Assignment –
Both the line containing "pink light bulb: 1 -> 0" and the line containing "turquoise capsule: 4 -> 2" belong to the span. Output exactly that span from the listing below, and nothing outside it.

Entries provided –
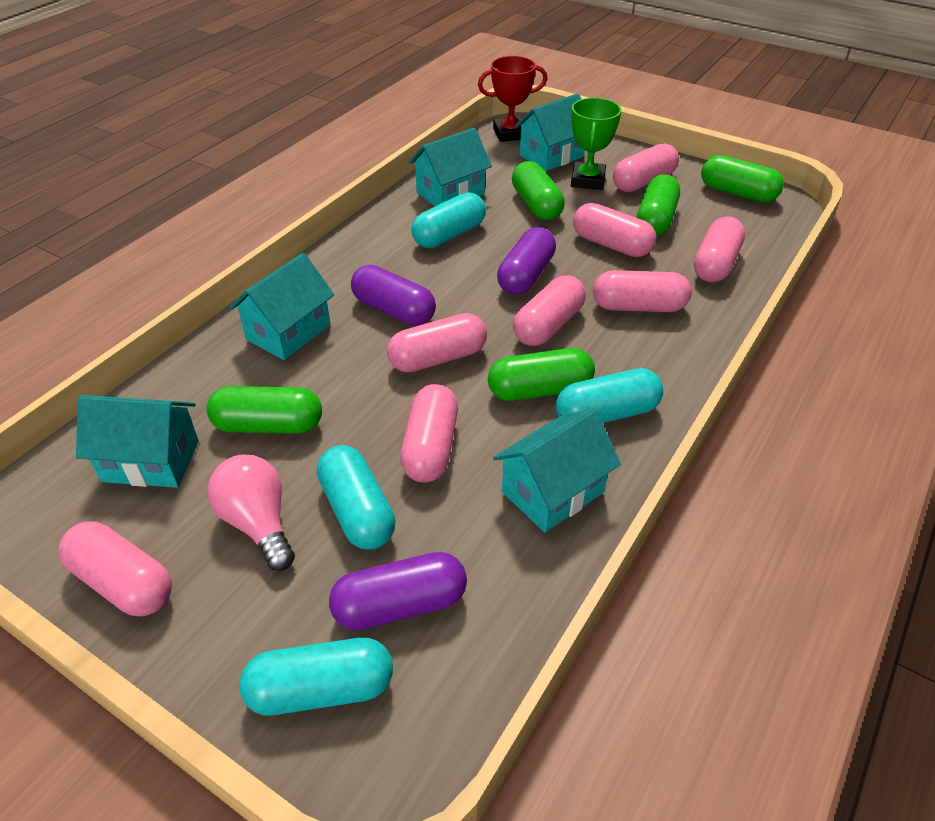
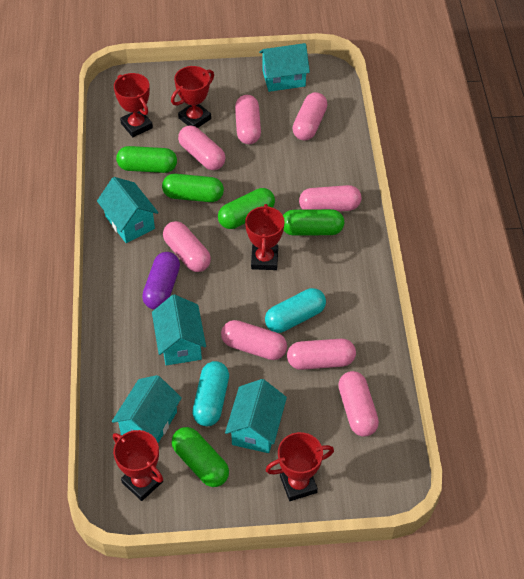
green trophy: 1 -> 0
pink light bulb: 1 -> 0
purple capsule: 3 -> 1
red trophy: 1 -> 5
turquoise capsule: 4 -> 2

--

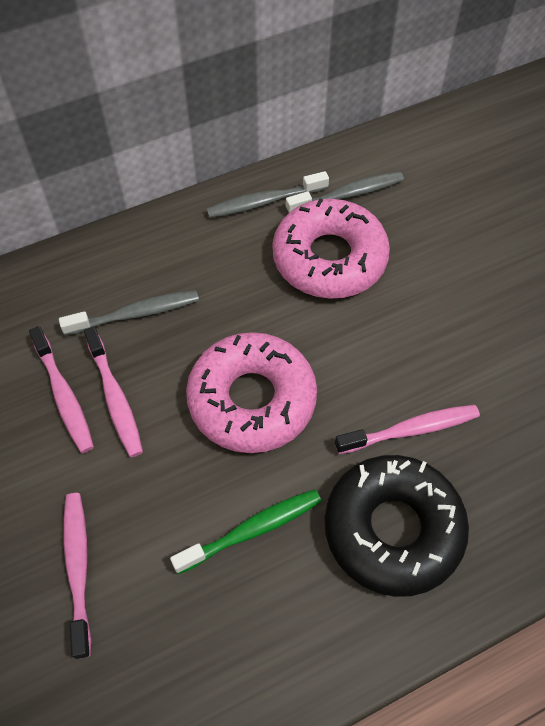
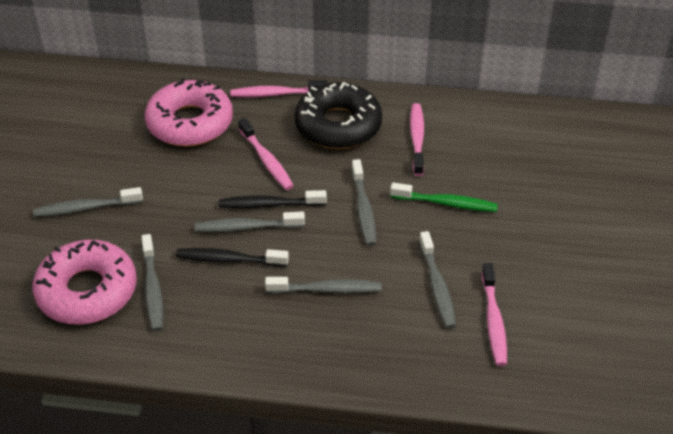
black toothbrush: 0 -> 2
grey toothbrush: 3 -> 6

Solution –
pink light bulb: 1 -> 0
purple capsule: 3 -> 1
red trophy: 1 -> 5
turquoise capsule: 4 -> 2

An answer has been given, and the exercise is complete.